• Task goal
The task calls for each record to be given again exactly.
*** Opening of Supplied material ***
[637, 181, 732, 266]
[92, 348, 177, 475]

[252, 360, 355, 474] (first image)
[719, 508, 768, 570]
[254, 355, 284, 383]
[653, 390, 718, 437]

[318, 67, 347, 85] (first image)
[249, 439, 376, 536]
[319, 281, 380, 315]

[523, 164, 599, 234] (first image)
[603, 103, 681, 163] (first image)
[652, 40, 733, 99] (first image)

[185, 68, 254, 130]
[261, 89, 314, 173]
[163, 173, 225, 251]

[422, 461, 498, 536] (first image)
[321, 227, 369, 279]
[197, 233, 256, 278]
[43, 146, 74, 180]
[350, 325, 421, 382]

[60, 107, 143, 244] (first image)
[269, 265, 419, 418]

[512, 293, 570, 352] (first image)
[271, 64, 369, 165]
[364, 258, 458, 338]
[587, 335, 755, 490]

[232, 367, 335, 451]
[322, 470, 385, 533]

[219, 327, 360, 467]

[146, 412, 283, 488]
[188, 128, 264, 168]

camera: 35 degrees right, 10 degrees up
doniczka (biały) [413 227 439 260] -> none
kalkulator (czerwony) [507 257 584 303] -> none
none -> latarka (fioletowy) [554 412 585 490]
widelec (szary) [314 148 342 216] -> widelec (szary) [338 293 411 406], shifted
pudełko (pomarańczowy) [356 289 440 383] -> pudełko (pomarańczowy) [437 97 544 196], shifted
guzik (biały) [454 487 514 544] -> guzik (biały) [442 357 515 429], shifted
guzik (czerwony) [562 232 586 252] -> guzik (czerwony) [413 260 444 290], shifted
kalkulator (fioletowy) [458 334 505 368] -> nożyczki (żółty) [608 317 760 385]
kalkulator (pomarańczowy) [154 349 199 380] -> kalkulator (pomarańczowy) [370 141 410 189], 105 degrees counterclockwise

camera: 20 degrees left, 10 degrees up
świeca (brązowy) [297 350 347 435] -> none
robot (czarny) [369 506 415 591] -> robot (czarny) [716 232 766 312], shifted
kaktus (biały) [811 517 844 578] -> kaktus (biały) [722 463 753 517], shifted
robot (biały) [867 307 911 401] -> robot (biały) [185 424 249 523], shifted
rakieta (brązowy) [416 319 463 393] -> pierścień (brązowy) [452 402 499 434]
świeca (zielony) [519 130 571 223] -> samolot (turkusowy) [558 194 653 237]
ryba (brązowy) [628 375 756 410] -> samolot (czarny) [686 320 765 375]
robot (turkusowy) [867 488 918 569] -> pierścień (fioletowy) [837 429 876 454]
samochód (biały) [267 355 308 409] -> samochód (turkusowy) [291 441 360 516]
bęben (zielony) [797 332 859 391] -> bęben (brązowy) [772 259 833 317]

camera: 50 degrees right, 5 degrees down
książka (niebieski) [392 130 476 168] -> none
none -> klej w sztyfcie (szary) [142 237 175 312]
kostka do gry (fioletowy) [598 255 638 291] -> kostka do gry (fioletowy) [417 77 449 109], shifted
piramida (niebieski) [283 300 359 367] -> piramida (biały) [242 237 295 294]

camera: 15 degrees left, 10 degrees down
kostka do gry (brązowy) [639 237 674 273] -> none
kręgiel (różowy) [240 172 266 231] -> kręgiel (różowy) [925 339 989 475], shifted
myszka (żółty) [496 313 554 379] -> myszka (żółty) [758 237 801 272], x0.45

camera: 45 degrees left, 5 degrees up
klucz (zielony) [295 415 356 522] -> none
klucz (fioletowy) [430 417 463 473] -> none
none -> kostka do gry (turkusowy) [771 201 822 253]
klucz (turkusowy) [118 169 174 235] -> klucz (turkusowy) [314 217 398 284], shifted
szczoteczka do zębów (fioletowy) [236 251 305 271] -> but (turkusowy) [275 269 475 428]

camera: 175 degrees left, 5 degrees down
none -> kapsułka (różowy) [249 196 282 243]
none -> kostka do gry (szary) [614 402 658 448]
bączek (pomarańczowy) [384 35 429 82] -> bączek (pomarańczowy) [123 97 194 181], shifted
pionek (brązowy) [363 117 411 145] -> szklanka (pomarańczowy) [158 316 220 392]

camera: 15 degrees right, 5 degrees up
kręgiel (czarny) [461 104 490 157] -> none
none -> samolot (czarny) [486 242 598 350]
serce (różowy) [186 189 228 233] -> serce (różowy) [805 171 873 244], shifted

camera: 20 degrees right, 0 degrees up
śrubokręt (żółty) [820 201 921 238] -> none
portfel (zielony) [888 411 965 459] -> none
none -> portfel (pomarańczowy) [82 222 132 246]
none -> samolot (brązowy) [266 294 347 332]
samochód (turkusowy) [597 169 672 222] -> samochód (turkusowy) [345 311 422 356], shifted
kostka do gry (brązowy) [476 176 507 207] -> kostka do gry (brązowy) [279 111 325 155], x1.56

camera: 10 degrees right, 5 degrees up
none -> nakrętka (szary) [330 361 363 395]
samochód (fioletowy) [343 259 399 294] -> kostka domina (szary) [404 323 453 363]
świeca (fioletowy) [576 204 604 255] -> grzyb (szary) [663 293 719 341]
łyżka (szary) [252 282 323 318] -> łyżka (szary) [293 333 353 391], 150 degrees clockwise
*** Close of Supplied material ***
• The answer
[637, 181, 732, 266]
[92, 348, 177, 475]

[252, 360, 355, 474] (first image)
[719, 508, 768, 570]
[254, 355, 284, 383]
[653, 390, 718, 437]

[318, 67, 347, 85] (first image)
[249, 439, 376, 536]
[319, 281, 380, 315]

[523, 164, 599, 234] (first image)
[603, 103, 681, 163] (first image)
[652, 40, 733, 99] (first image)

[185, 68, 254, 130]
[261, 89, 314, 173]
[163, 173, 225, 251]

[422, 461, 498, 536] (first image)
[321, 227, 369, 279]
[197, 233, 256, 278]
[43, 146, 74, 180]
[350, 325, 421, 382]

[60, 107, 143, 244] (first image)
[269, 265, 419, 418]

[512, 293, 570, 352] (first image)
[271, 64, 369, 165]
[364, 258, 458, 338]
[587, 335, 755, 490]

[232, 367, 335, 451]
[322, 470, 385, 533]

[219, 327, 360, 467]

[146, 412, 283, 488]
[188, 128, 264, 168]

camera: 35 degrees right, 10 degrees up
doniczka (biały) [413 227 439 260] -> none
kalkulator (czerwony) [507 257 584 303] -> none
none -> latarka (fioletowy) [554 412 585 490]
widelec (szary) [314 148 342 216] -> widelec (szary) [338 293 411 406], shifted
pudełko (pomarańczowy) [356 289 440 383] -> pudełko (pomarańczowy) [437 97 544 196], shifted
guzik (biały) [454 487 514 544] -> guzik (biały) [442 357 515 429], shifted
guzik (czerwony) [562 232 586 252] -> guzik (czerwony) [413 260 444 290], shifted
kalkulator (fioletowy) [458 334 505 368] -> nożyczki (żółty) [608 317 760 385]
kalkulator (pomarańczowy) [154 349 199 380] -> kalkulator (pomarańczowy) [370 141 410 189], 105 degrees counterclockwise

camera: 20 degrees left, 10 degrees up
świeca (brązowy) [297 350 347 435] -> none
robot (czarny) [369 506 415 591] -> robot (czarny) [716 232 766 312], shifted
kaktus (biały) [811 517 844 578] -> kaktus (biały) [722 463 753 517], shifted
robot (biały) [867 307 911 401] -> robot (biały) [185 424 249 523], shifted
rakieta (brązowy) [416 319 463 393] -> pierścień (brązowy) [452 402 499 434]
świeca (zielony) [519 130 571 223] -> samolot (turkusowy) [558 194 653 237]
ryba (brązowy) [628 375 756 410] -> samolot (czarny) [686 320 765 375]
robot (turkusowy) [867 488 918 569] -> pierścień (fioletowy) [837 429 876 454]
samochód (biały) [267 355 308 409] -> samochód (turkusowy) [291 441 360 516]
bęben (zielony) [797 332 859 391] -> bęben (brązowy) [772 259 833 317]

camera: 50 degrees right, 5 degrees down
książka (niebieski) [392 130 476 168] -> none
none -> klej w sztyfcie (szary) [142 237 175 312]
kostka do gry (fioletowy) [598 255 638 291] -> kostka do gry (fioletowy) [417 77 449 109], shifted
piramida (niebieski) [283 300 359 367] -> piramida (biały) [242 237 295 294]

camera: 15 degrees left, 10 degrees down
kostka do gry (brązowy) [639 237 674 273] -> none
kręgiel (różowy) [240 172 266 231] -> kręgiel (różowy) [925 339 989 475], shifted
myszka (żółty) [496 313 554 379] -> myszka (żółty) [758 237 801 272], x0.45

camera: 45 degrees left, 5 degrees up
klucz (zielony) [295 415 356 522] -> none
klucz (fioletowy) [430 417 463 473] -> none
none -> kostka do gry (turkusowy) [771 201 822 253]
klucz (turkusowy) [118 169 174 235] -> klucz (turkusowy) [314 217 398 284], shifted
szczoteczka do zębów (fioletowy) [236 251 305 271] -> but (turkusowy) [275 269 475 428]

camera: 175 degrees left, 5 degrees down
none -> kapsułka (różowy) [249 196 282 243]
none -> kostka do gry (szary) [614 402 658 448]
bączek (pomarańczowy) [384 35 429 82] -> bączek (pomarańczowy) [123 97 194 181], shifted
pionek (brązowy) [363 117 411 145] -> szklanka (pomarańczowy) [158 316 220 392]

camera: 15 degrees right, 5 degrees up
kręgiel (czarny) [461 104 490 157] -> none
none -> samolot (czarny) [486 242 598 350]
serce (różowy) [186 189 228 233] -> serce (różowy) [805 171 873 244], shifted

camera: 20 degrees right, 0 degrees up
śrubokręt (żółty) [820 201 921 238] -> none
portfel (zielony) [888 411 965 459] -> none
none -> portfel (pomarańczowy) [82 222 132 246]
none -> samolot (brązowy) [266 294 347 332]
samochód (turkusowy) [597 169 672 222] -> samochód (turkusowy) [345 311 422 356], shifted
kostka do gry (brązowy) [476 176 507 207] -> kostka do gry (brązowy) [279 111 325 155], x1.56

camera: 10 degrees right, 5 degrees up
none -> nakrętka (szary) [330 361 363 395]
samochód (fioletowy) [343 259 399 294] -> kostka domina (szary) [404 323 453 363]
świeca (fioletowy) [576 204 604 255] -> grzyb (szary) [663 293 719 341]
łyżka (szary) [252 282 323 318] -> łyżka (szary) [293 333 353 391], 150 degrees clockwise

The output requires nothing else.